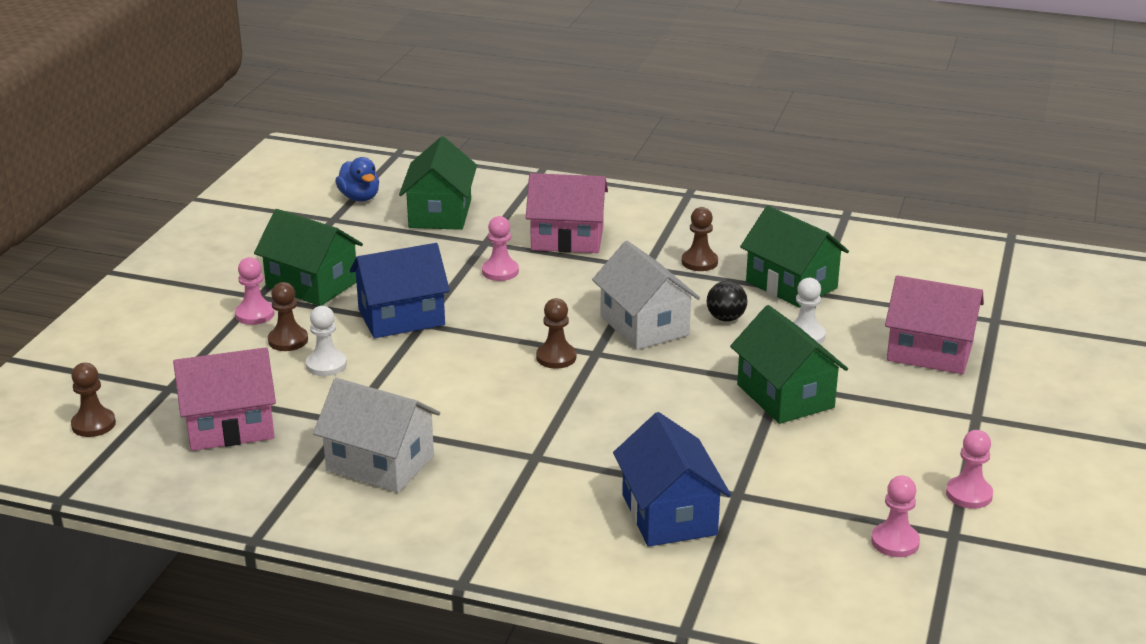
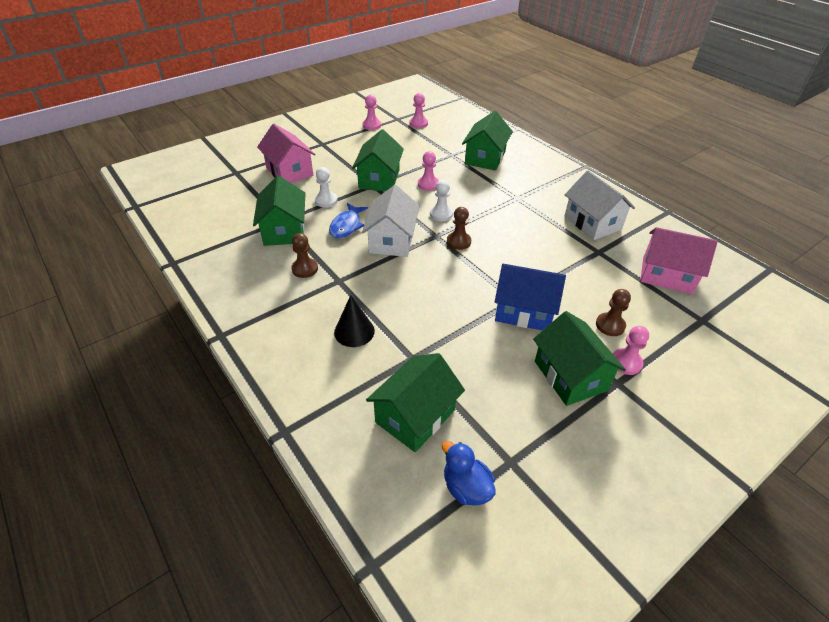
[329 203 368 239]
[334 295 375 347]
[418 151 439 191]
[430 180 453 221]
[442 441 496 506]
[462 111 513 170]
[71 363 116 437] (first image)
━━━━━━
Task goal: Leaving out the pictures, repeat the data above exactly.

Answer for the task:
[329 203 368 239]
[334 295 375 347]
[418 151 439 191]
[430 180 453 221]
[442 441 496 506]
[462 111 513 170]
[71 363 116 437] (first image)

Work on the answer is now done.